> _Material shown_:

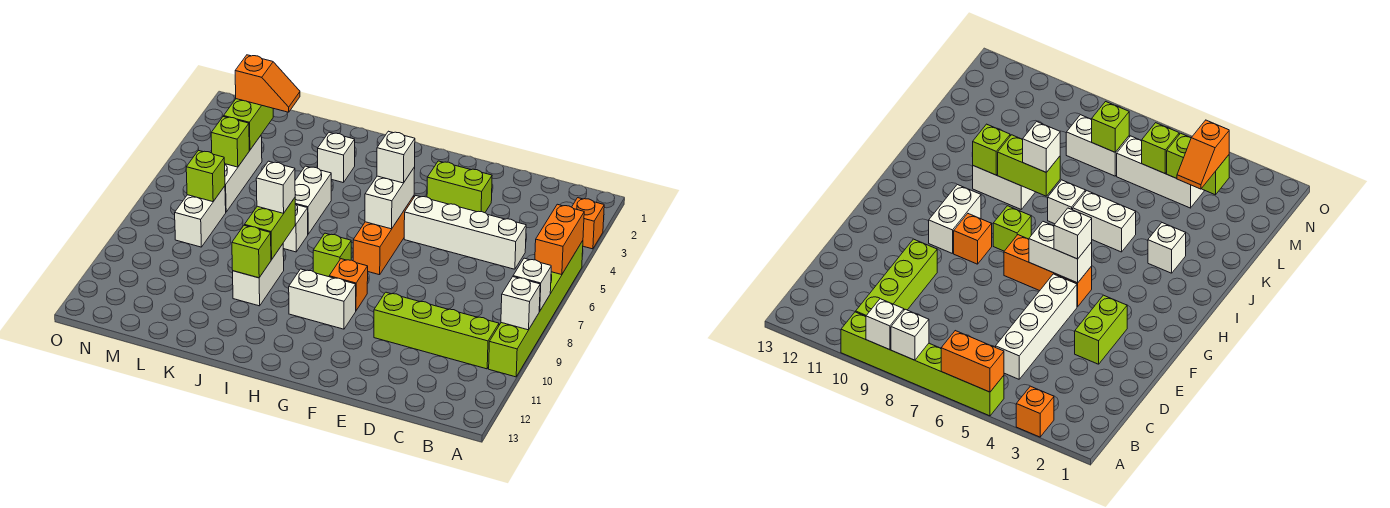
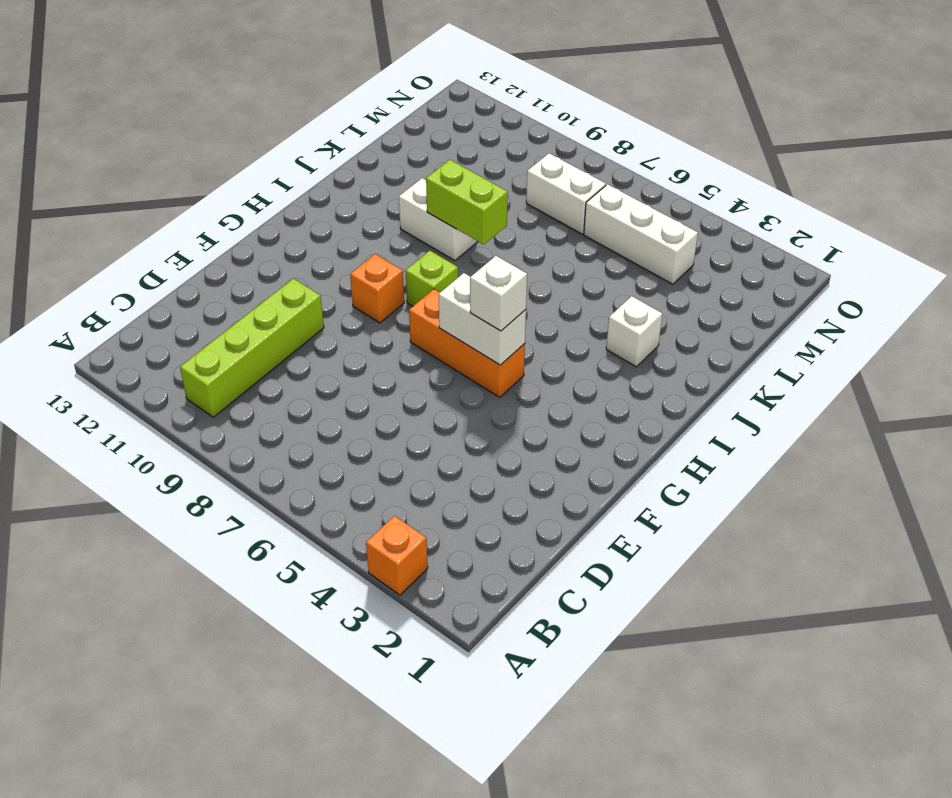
none -> lime brick A5:A10 level 1
none -> white brick C5:F5 level 1
none -> lime brick E3:F3 level 1

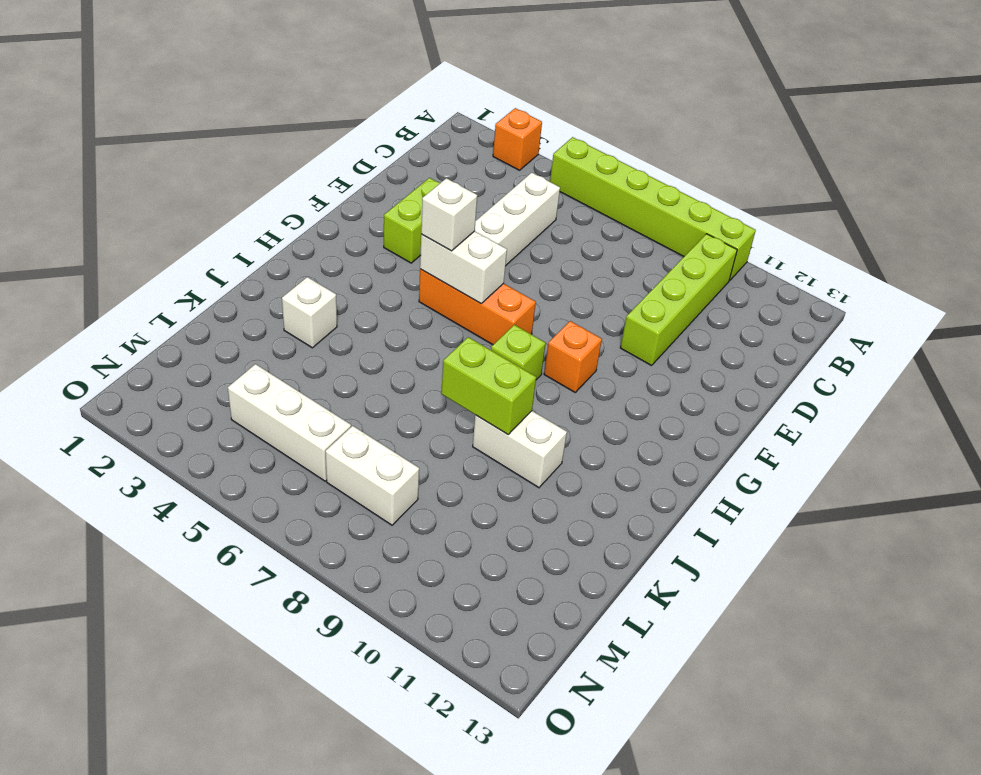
none -> white brick G10:H10 level 1
none -> white brick J5:J6 level 1
none -> white brick J7 level 1

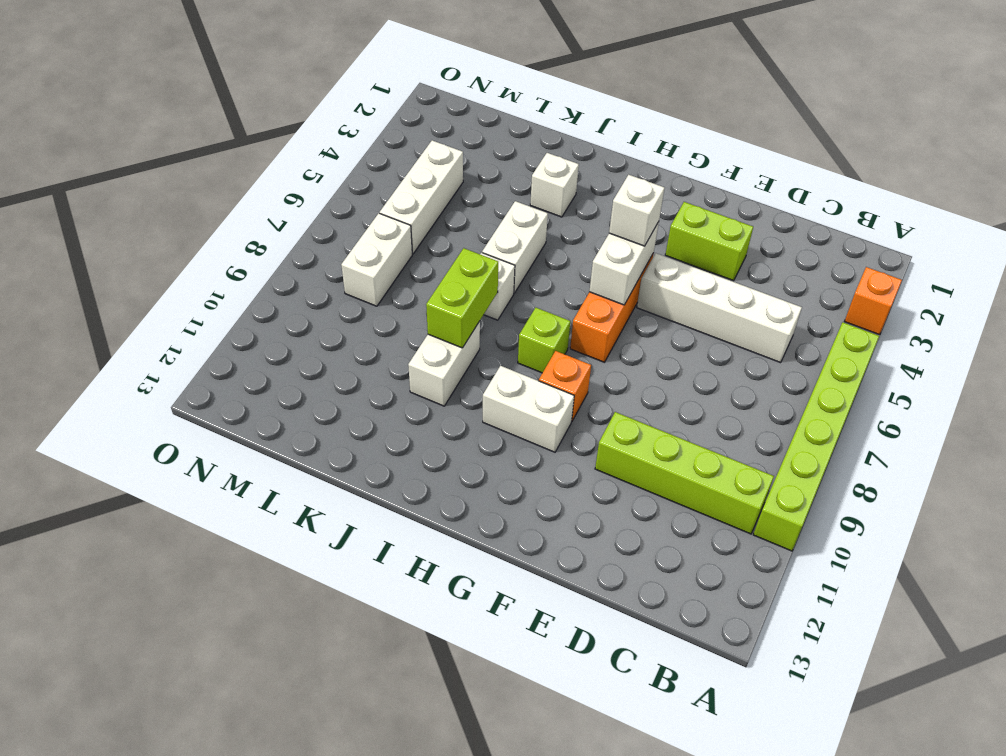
none -> orange brick A5:A6 level 2
none -> white brick A8 level 2
none -> white brick A9 level 2

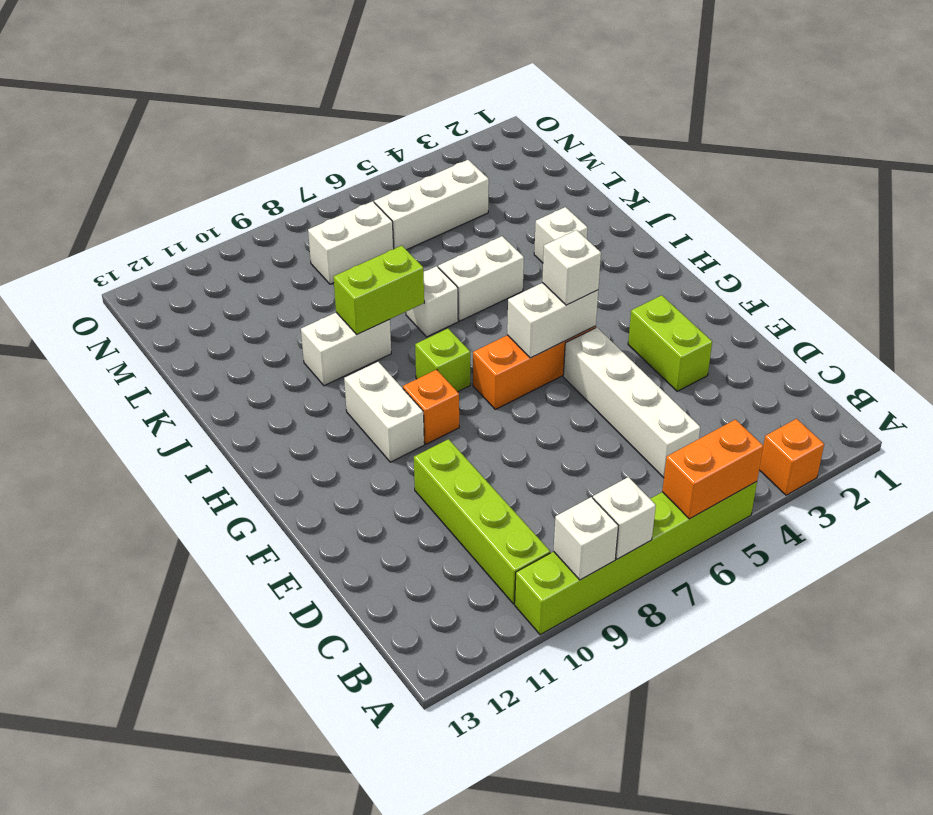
none -> lime brick J10 level 2
none -> lime brick M3:M4 level 2
none -> lime brick M5 level 2

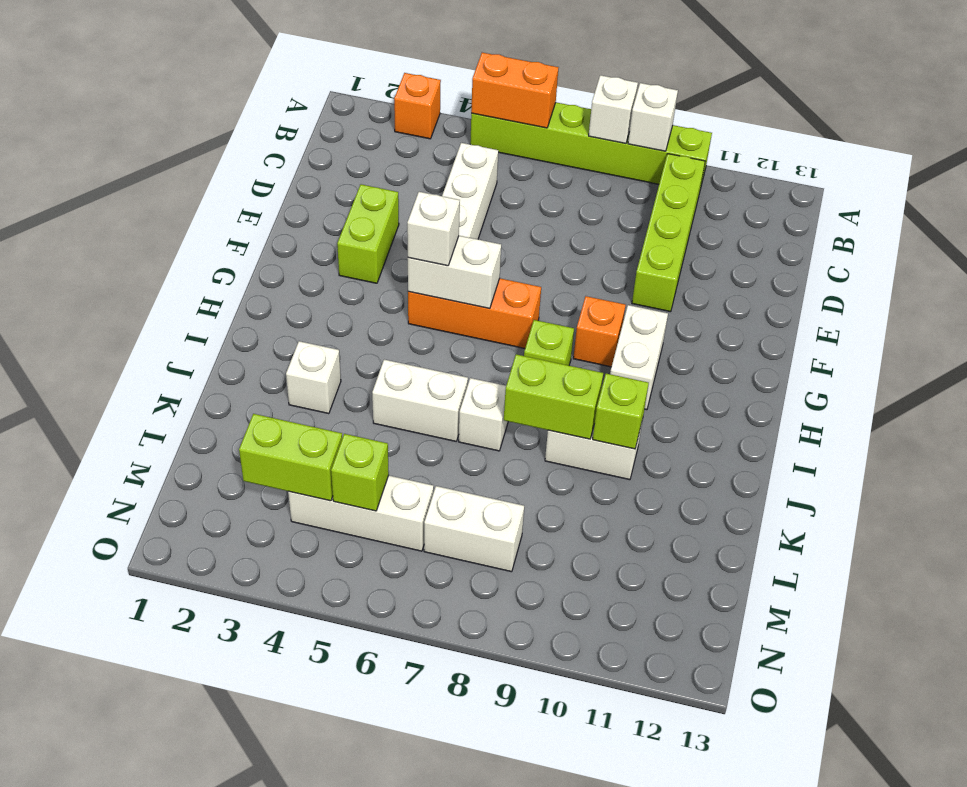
none -> lime brick M7 level 2
none -> white brick J8 level 3
none -> orange slope L3:M3 level 3 top M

> _What is expected_: Only the lines from the line with "none -> lime brick E3:F3 level 1" through the final line of the material belong in the answer, copied exactly and without pictures.

> _Output of the task_:
none -> lime brick E3:F3 level 1

none -> white brick G10:H10 level 1
none -> white brick J5:J6 level 1
none -> white brick J7 level 1

none -> orange brick A5:A6 level 2
none -> white brick A8 level 2
none -> white brick A9 level 2

none -> lime brick J10 level 2
none -> lime brick M3:M4 level 2
none -> lime brick M5 level 2

none -> lime brick M7 level 2
none -> white brick J8 level 3
none -> orange slope L3:M3 level 3 top M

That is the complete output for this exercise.